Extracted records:
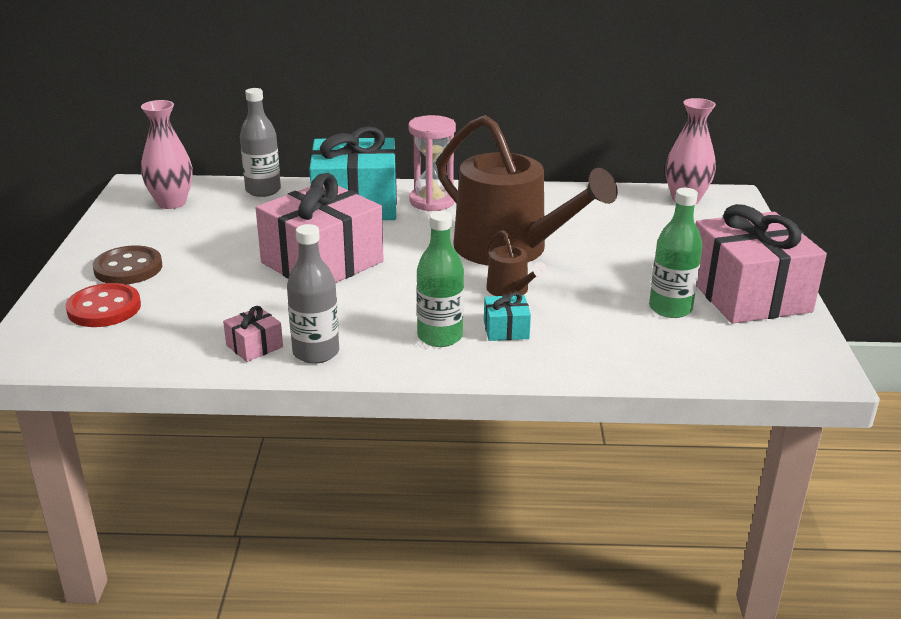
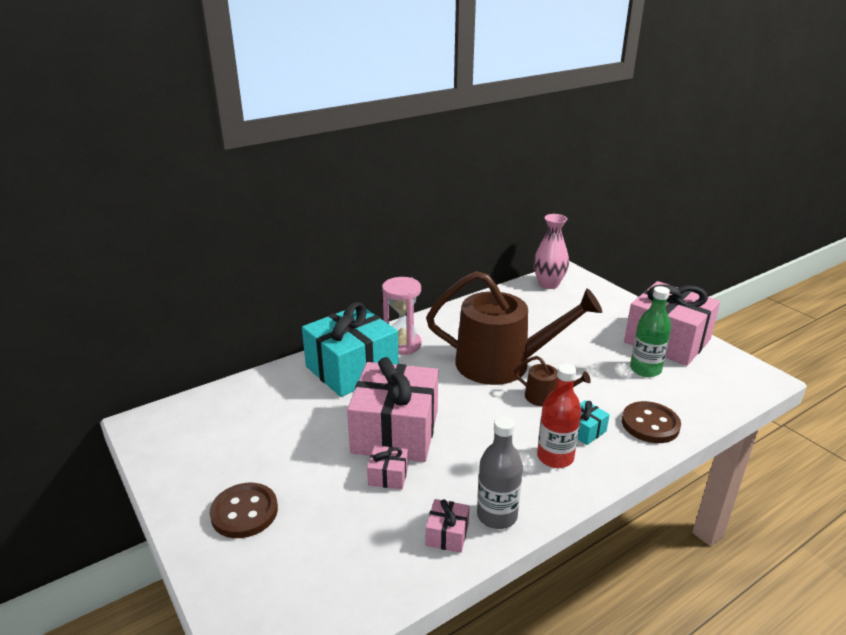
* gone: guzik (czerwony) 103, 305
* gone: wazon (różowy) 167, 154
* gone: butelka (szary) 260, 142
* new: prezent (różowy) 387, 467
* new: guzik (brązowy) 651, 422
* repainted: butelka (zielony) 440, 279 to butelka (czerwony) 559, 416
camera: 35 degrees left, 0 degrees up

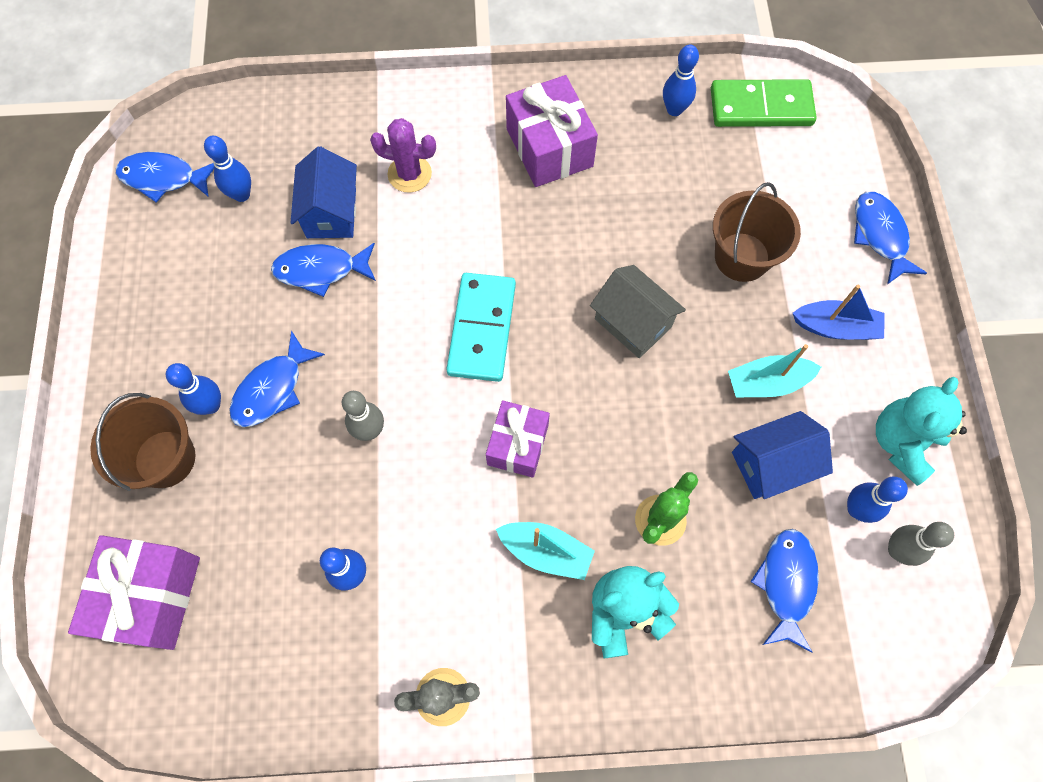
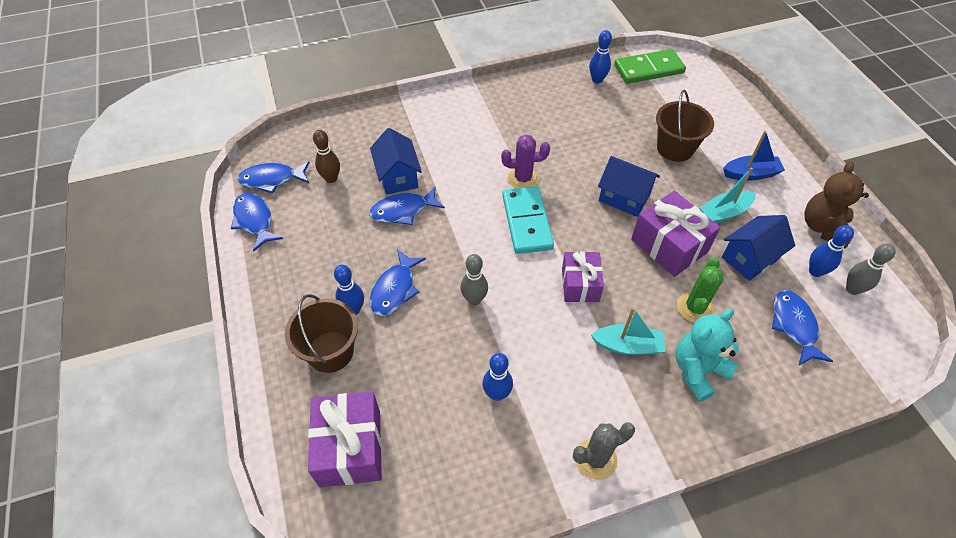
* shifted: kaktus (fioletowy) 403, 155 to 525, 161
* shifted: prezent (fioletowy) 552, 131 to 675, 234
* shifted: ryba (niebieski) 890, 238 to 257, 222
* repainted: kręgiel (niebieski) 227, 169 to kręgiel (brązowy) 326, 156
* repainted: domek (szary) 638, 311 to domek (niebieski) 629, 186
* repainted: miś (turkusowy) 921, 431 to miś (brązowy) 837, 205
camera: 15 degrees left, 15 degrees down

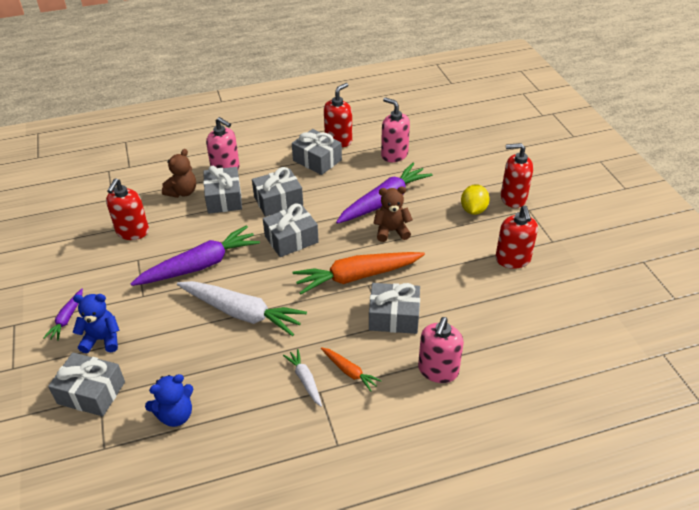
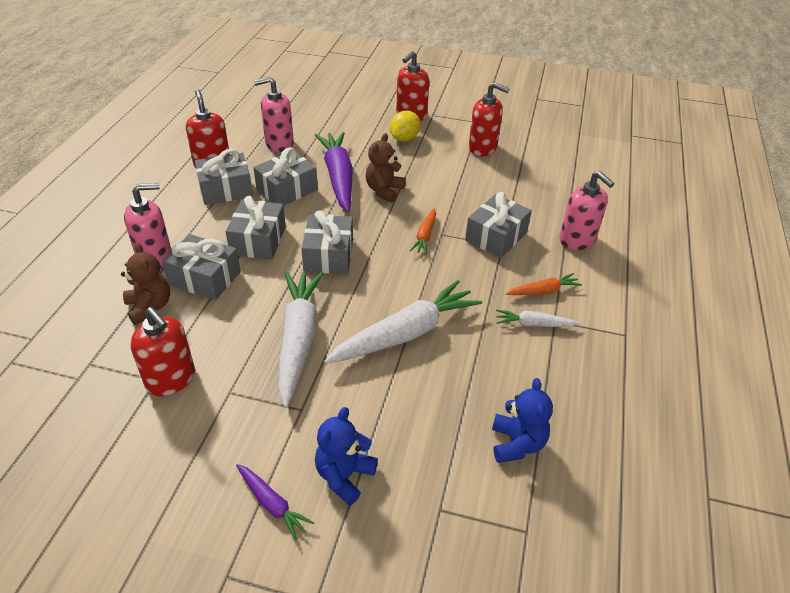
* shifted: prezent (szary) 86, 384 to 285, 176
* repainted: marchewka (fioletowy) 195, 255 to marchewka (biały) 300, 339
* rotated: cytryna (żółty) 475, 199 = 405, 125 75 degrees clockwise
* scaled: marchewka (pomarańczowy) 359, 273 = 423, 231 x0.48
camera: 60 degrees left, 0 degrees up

What is needed
Starting from the line containing "(różowy) 387, 467", repeat each line exactly through the end of the entries, including the last, while leaving pictures out.

Task response
* new: prezent (różowy) 387, 467
* new: guzik (brązowy) 651, 422
* repainted: butelka (zielony) 440, 279 to butelka (czerwony) 559, 416
camera: 35 degrees left, 0 degrees up

* shifted: kaktus (fioletowy) 403, 155 to 525, 161
* shifted: prezent (fioletowy) 552, 131 to 675, 234
* shifted: ryba (niebieski) 890, 238 to 257, 222
* repainted: kręgiel (niebieski) 227, 169 to kręgiel (brązowy) 326, 156
* repainted: domek (szary) 638, 311 to domek (niebieski) 629, 186
* repainted: miś (turkusowy) 921, 431 to miś (brązowy) 837, 205
camera: 15 degrees left, 15 degrees down

* shifted: prezent (szary) 86, 384 to 285, 176
* repainted: marchewka (fioletowy) 195, 255 to marchewka (biały) 300, 339
* rotated: cytryna (żółty) 475, 199 = 405, 125 75 degrees clockwise
* scaled: marchewka (pomarańczowy) 359, 273 = 423, 231 x0.48
camera: 60 degrees left, 0 degrees up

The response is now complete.